Problem to solve:
Search the listing for the string "black". Copy every line that has it.

Provided entries:
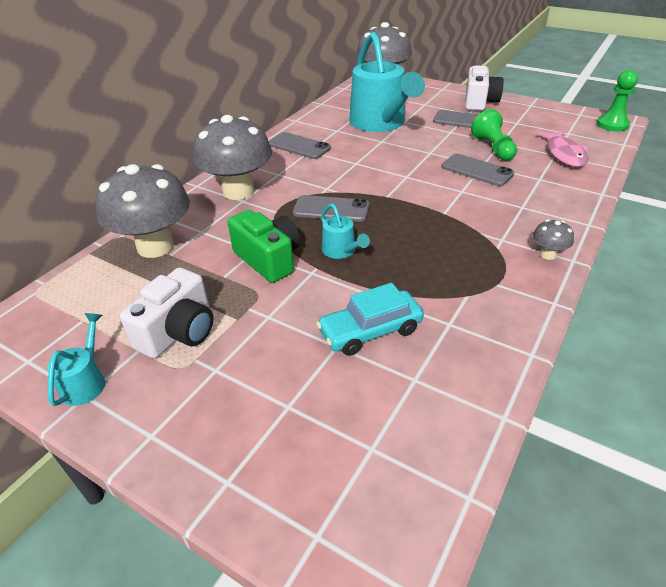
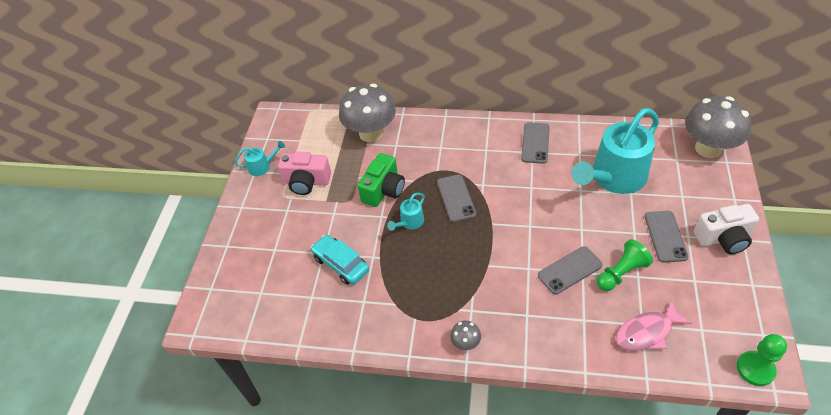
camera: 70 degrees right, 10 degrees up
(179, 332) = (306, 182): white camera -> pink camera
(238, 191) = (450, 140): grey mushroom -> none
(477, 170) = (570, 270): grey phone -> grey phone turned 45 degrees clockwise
==
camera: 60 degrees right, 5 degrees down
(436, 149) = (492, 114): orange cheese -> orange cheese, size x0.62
* * *
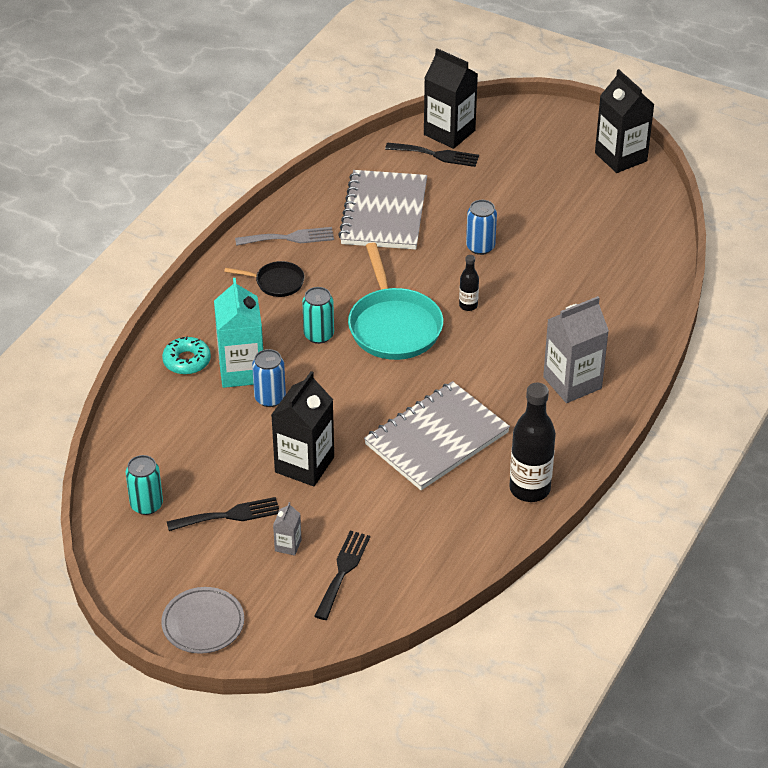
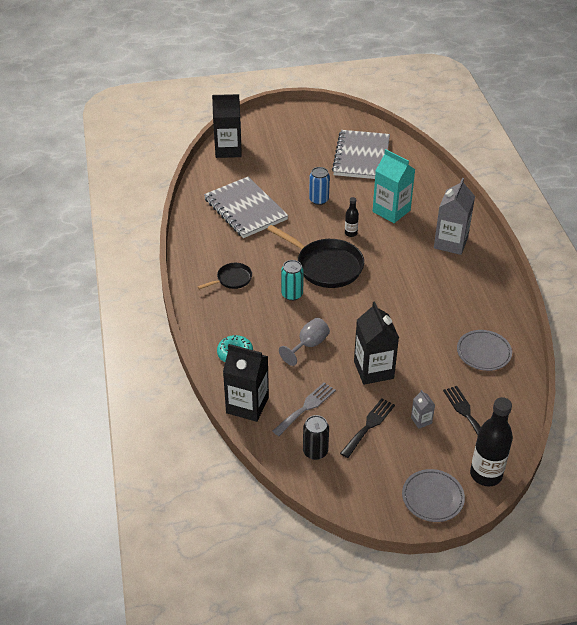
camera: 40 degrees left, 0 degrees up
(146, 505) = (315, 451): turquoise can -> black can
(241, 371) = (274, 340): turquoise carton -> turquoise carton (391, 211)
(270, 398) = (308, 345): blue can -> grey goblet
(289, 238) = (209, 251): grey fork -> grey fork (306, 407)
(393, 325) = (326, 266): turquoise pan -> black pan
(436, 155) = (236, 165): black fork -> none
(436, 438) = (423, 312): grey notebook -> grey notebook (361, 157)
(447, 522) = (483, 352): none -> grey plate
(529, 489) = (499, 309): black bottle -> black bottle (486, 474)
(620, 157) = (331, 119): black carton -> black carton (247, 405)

Output:
(146, 505) = (315, 451): turquoise can -> black can
(393, 325) = (326, 266): turquoise pan -> black pan
(436, 155) = (236, 165): black fork -> none
(529, 489) = (499, 309): black bottle -> black bottle (486, 474)
(620, 157) = (331, 119): black carton -> black carton (247, 405)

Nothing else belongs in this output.